• [Problem statement] In the entries below, find the line with "V3: 24V (plus" and the line with "U3: NAND 74HC132"; give again those lines and every line between them, exactly.
Material shown: Begin
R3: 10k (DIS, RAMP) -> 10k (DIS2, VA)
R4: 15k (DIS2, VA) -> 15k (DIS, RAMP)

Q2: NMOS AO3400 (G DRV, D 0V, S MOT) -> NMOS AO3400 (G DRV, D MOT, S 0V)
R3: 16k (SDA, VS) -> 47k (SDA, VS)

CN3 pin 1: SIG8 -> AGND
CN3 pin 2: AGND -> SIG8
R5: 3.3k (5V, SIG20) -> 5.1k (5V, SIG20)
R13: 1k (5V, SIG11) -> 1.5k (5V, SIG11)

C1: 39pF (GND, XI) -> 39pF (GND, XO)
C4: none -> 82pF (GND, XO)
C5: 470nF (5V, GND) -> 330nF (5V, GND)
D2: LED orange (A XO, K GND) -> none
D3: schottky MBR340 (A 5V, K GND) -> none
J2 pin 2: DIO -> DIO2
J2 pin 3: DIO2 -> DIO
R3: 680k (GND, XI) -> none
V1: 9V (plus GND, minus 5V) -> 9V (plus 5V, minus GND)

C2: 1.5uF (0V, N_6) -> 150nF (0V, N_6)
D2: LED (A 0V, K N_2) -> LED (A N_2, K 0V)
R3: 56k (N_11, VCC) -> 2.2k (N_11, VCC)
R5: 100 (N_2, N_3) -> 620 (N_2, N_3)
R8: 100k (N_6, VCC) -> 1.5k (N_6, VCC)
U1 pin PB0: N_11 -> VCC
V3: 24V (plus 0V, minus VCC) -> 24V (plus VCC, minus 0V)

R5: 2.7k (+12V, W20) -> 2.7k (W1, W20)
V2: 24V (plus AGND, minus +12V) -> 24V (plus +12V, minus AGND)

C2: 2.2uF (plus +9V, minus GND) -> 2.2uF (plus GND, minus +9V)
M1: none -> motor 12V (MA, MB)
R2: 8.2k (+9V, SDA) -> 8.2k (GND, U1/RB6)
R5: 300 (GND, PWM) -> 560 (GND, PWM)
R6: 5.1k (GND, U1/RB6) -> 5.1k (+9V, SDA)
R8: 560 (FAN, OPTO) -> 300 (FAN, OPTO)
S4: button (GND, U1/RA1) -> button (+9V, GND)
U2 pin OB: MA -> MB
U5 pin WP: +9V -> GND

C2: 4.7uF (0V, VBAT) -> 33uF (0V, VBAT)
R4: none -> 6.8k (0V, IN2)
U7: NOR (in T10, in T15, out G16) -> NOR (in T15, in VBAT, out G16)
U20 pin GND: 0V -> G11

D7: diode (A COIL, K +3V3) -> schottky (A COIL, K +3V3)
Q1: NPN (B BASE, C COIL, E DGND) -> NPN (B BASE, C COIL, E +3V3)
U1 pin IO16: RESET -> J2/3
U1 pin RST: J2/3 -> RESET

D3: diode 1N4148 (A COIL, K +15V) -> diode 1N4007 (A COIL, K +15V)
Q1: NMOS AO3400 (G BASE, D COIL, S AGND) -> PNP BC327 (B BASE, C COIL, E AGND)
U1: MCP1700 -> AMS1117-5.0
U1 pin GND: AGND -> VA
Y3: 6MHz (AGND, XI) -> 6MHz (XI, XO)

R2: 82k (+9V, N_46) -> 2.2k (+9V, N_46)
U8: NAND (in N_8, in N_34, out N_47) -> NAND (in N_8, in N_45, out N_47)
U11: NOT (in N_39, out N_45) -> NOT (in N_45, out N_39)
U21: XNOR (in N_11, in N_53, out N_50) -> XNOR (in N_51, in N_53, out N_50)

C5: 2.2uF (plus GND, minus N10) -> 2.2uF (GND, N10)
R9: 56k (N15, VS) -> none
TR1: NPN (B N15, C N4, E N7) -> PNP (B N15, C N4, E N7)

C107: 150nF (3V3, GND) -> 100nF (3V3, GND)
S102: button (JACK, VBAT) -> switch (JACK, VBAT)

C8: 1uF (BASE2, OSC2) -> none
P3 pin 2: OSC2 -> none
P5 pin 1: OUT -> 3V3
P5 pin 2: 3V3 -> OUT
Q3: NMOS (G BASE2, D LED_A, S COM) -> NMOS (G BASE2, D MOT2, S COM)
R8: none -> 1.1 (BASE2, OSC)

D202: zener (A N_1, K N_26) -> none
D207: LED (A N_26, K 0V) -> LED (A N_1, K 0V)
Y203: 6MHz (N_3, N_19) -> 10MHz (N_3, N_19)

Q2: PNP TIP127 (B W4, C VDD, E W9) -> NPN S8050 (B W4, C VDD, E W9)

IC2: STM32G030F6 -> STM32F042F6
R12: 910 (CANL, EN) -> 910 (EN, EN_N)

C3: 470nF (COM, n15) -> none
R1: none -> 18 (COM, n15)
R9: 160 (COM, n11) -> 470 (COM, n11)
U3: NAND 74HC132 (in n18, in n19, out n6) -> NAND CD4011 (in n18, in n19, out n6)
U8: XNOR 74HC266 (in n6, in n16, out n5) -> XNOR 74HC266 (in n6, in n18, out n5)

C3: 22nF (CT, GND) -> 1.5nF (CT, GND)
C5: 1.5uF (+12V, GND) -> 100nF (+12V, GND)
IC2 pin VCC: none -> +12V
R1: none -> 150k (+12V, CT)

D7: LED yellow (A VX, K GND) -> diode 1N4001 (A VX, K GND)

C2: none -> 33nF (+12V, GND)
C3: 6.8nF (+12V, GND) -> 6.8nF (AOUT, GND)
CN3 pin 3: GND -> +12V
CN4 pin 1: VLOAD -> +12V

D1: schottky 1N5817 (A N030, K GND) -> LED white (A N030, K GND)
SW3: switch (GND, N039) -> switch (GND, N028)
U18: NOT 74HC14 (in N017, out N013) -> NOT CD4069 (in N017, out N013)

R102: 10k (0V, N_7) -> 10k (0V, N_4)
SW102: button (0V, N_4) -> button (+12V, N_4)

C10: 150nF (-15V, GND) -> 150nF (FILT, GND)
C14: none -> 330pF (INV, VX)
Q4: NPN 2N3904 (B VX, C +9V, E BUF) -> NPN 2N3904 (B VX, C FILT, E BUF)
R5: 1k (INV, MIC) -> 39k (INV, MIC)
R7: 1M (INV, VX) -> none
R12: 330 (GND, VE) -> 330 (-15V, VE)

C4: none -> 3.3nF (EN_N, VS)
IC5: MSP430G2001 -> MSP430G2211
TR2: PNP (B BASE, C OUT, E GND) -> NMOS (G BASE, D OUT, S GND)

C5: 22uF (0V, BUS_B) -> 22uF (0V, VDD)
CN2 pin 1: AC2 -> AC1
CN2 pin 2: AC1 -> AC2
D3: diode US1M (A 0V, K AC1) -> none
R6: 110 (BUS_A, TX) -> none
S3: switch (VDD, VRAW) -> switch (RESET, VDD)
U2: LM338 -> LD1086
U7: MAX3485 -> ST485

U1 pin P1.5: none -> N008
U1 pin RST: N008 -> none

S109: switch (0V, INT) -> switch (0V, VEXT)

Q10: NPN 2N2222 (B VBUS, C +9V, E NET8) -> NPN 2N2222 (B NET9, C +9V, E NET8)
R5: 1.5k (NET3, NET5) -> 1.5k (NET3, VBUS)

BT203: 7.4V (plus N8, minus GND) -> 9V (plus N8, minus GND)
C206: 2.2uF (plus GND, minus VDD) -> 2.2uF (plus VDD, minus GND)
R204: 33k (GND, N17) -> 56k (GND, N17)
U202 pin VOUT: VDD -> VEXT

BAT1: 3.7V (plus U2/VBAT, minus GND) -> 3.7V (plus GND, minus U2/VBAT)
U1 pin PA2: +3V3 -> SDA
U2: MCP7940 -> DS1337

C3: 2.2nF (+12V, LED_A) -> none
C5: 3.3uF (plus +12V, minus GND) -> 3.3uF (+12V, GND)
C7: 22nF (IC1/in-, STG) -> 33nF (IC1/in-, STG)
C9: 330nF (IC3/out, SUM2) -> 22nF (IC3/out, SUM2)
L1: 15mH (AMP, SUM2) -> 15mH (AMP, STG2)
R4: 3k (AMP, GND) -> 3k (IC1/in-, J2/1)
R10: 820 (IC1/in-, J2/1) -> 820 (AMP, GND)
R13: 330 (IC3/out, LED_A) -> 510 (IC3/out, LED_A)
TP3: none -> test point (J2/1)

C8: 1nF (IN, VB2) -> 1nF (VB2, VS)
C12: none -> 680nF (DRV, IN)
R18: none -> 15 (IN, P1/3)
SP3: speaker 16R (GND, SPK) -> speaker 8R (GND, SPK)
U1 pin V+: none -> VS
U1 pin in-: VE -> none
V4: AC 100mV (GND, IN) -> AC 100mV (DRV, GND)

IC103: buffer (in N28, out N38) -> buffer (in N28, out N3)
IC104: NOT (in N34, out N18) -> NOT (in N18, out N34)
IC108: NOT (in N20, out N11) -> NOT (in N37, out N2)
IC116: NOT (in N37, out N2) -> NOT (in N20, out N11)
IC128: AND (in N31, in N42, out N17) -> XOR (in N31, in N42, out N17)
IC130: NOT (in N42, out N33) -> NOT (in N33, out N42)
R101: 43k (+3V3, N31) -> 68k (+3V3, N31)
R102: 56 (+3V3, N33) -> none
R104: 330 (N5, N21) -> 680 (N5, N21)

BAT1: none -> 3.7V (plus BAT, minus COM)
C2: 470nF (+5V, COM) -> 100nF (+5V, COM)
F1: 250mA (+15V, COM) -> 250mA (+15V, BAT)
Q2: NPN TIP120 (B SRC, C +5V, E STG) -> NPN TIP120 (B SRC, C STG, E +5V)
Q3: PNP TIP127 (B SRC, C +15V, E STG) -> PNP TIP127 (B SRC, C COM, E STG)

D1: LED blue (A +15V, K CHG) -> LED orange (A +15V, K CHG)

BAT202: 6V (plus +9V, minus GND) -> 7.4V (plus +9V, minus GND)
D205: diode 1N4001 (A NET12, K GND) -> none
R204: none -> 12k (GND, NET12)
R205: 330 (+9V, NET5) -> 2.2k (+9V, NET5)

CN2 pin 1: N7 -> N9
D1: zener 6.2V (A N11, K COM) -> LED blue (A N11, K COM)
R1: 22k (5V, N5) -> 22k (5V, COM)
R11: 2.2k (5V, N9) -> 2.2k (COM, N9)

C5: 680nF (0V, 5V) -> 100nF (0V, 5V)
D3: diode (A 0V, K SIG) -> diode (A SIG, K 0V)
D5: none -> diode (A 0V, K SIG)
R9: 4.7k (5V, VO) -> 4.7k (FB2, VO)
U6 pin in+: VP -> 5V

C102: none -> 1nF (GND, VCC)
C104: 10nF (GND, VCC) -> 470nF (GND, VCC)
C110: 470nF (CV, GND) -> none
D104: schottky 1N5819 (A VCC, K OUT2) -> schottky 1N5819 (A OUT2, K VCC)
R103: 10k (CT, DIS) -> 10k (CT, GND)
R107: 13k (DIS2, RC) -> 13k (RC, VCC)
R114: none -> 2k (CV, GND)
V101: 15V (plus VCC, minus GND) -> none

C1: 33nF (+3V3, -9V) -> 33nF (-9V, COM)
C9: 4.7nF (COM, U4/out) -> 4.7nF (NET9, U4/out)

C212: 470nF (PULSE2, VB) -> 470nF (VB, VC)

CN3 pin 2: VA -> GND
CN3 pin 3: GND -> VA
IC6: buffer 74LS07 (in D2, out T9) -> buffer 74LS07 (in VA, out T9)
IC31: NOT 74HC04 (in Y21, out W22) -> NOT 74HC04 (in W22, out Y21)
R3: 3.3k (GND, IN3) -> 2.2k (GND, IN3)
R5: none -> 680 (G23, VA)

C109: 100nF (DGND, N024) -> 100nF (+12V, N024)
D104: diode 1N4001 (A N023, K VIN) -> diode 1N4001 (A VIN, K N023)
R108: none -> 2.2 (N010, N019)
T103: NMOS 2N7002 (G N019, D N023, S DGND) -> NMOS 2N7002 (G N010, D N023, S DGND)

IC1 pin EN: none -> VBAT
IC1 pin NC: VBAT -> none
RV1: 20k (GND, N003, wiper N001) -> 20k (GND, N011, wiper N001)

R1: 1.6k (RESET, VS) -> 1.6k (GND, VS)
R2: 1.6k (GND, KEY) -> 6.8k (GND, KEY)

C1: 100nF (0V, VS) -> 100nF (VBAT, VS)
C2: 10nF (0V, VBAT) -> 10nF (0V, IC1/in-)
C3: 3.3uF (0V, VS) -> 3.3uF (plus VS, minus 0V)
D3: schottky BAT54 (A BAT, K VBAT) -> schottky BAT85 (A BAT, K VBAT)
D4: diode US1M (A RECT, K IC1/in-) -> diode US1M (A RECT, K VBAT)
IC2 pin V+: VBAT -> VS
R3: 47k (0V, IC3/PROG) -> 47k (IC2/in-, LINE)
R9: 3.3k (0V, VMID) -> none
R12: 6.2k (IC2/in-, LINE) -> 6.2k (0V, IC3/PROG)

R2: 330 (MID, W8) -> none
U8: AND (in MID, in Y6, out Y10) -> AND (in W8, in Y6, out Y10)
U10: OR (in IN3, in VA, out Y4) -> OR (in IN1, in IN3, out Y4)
Material shown: End
• [Result of this exercise]
V3: 24V (plus 0V, minus VCC) -> 24V (plus VCC, minus 0V)

R5: 2.7k (+12V, W20) -> 2.7k (W1, W20)
V2: 24V (plus AGND, minus +12V) -> 24V (plus +12V, minus AGND)

C2: 2.2uF (plus +9V, minus GND) -> 2.2uF (plus GND, minus +9V)
M1: none -> motor 12V (MA, MB)
R2: 8.2k (+9V, SDA) -> 8.2k (GND, U1/RB6)
R5: 300 (GND, PWM) -> 560 (GND, PWM)
R6: 5.1k (GND, U1/RB6) -> 5.1k (+9V, SDA)
R8: 560 (FAN, OPTO) -> 300 (FAN, OPTO)
S4: button (GND, U1/RA1) -> button (+9V, GND)
U2 pin OB: MA -> MB
U5 pin WP: +9V -> GND

C2: 4.7uF (0V, VBAT) -> 33uF (0V, VBAT)
R4: none -> 6.8k (0V, IN2)
U7: NOR (in T10, in T15, out G16) -> NOR (in T15, in VBAT, out G16)
U20 pin GND: 0V -> G11

D7: diode (A COIL, K +3V3) -> schottky (A COIL, K +3V3)
Q1: NPN (B BASE, C COIL, E DGND) -> NPN (B BASE, C COIL, E +3V3)
U1 pin IO16: RESET -> J2/3
U1 pin RST: J2/3 -> RESET

D3: diode 1N4148 (A COIL, K +15V) -> diode 1N4007 (A COIL, K +15V)
Q1: NMOS AO3400 (G BASE, D COIL, S AGND) -> PNP BC327 (B BASE, C COIL, E AGND)
U1: MCP1700 -> AMS1117-5.0
U1 pin GND: AGND -> VA
Y3: 6MHz (AGND, XI) -> 6MHz (XI, XO)

R2: 82k (+9V, N_46) -> 2.2k (+9V, N_46)
U8: NAND (in N_8, in N_34, out N_47) -> NAND (in N_8, in N_45, out N_47)
U11: NOT (in N_39, out N_45) -> NOT (in N_45, out N_39)
U21: XNOR (in N_11, in N_53, out N_50) -> XNOR (in N_51, in N_53, out N_50)

C5: 2.2uF (plus GND, minus N10) -> 2.2uF (GND, N10)
R9: 56k (N15, VS) -> none
TR1: NPN (B N15, C N4, E N7) -> PNP (B N15, C N4, E N7)

C107: 150nF (3V3, GND) -> 100nF (3V3, GND)
S102: button (JACK, VBAT) -> switch (JACK, VBAT)

C8: 1uF (BASE2, OSC2) -> none
P3 pin 2: OSC2 -> none
P5 pin 1: OUT -> 3V3
P5 pin 2: 3V3 -> OUT
Q3: NMOS (G BASE2, D LED_A, S COM) -> NMOS (G BASE2, D MOT2, S COM)
R8: none -> 1.1 (BASE2, OSC)

D202: zener (A N_1, K N_26) -> none
D207: LED (A N_26, K 0V) -> LED (A N_1, K 0V)
Y203: 6MHz (N_3, N_19) -> 10MHz (N_3, N_19)

Q2: PNP TIP127 (B W4, C VDD, E W9) -> NPN S8050 (B W4, C VDD, E W9)

IC2: STM32G030F6 -> STM32F042F6
R12: 910 (CANL, EN) -> 910 (EN, EN_N)

C3: 470nF (COM, n15) -> none
R1: none -> 18 (COM, n15)
R9: 160 (COM, n11) -> 470 (COM, n11)
U3: NAND 74HC132 (in n18, in n19, out n6) -> NAND CD4011 (in n18, in n19, out n6)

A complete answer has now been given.